*** Records supplied ***

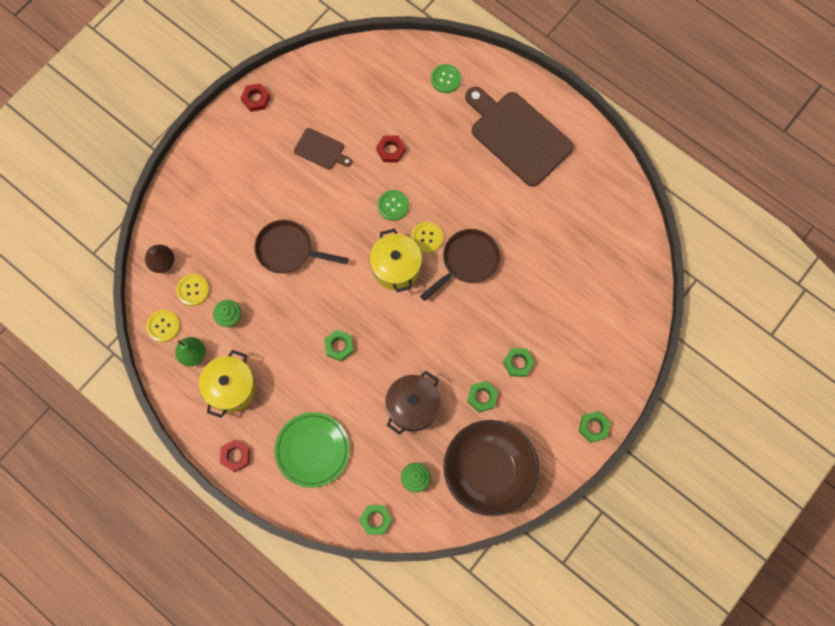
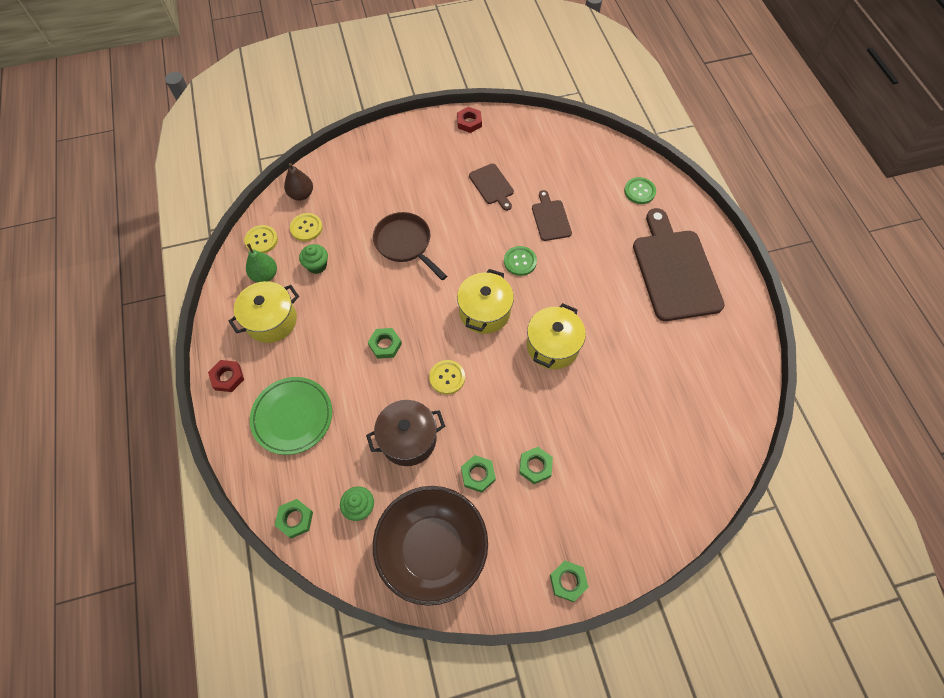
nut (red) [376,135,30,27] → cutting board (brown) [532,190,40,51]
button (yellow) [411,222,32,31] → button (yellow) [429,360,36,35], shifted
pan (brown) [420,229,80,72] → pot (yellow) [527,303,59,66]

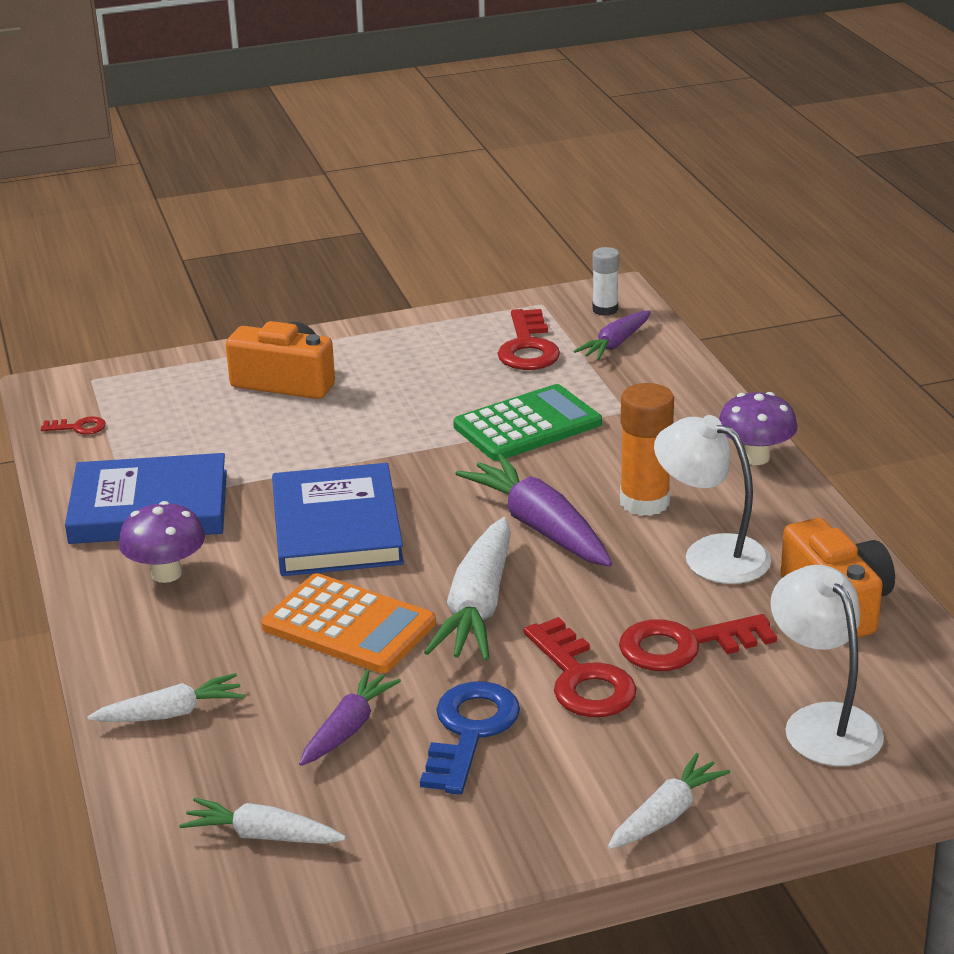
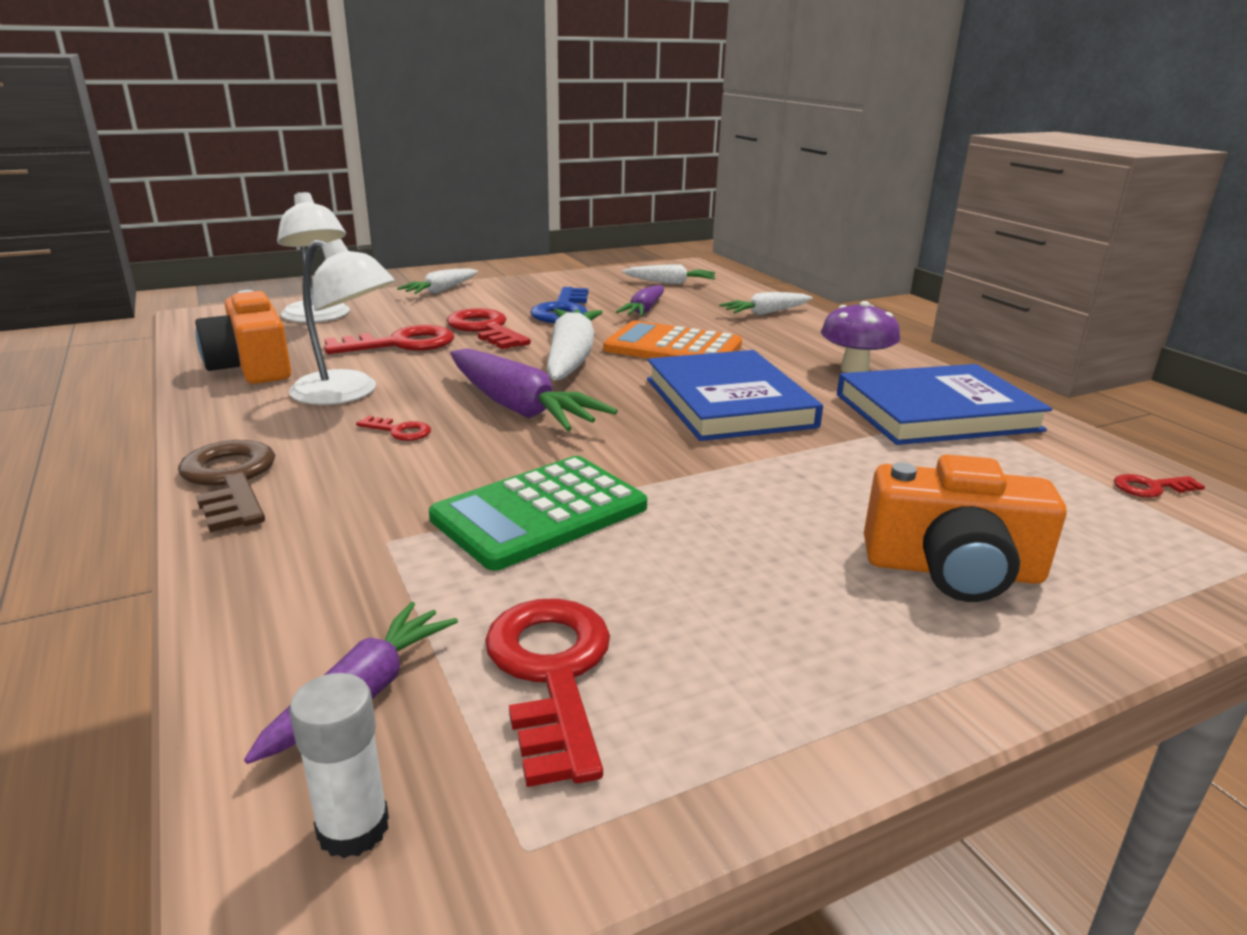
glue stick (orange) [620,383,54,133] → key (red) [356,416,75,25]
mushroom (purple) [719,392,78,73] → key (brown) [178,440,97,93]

*** End of Records supplied ***
*** Records supplied ***

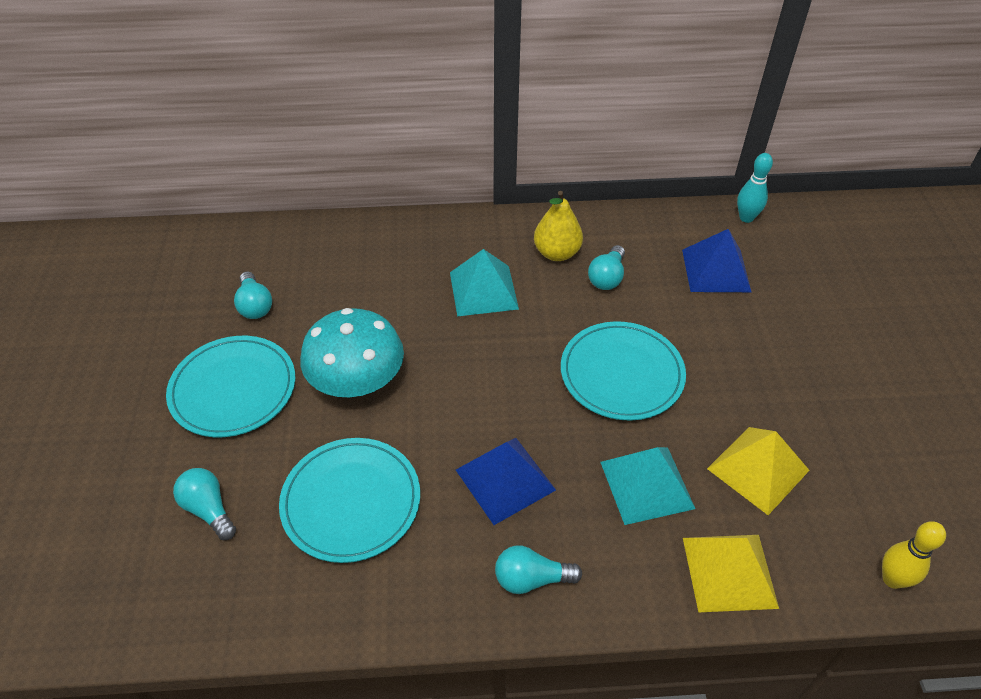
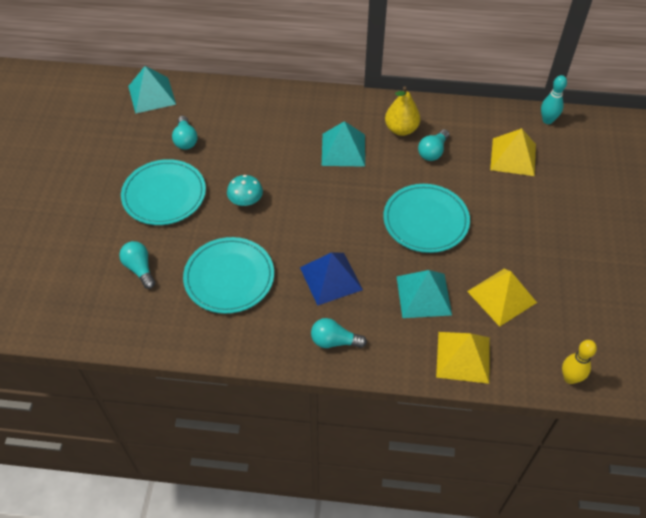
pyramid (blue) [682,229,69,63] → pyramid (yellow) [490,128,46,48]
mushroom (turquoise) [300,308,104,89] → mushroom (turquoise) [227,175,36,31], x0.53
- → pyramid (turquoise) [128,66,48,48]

*** End of Records supplied ***

### [Assigned task]
Going back over the entries above, copy word for word every line from the one that has "nut (red) [376,135,30,27]" on through the one that has "button (yellow) [411,222,32,31]".

### [Reply]
nut (red) [376,135,30,27] → cutting board (brown) [532,190,40,51]
button (yellow) [411,222,32,31] → button (yellow) [429,360,36,35], shifted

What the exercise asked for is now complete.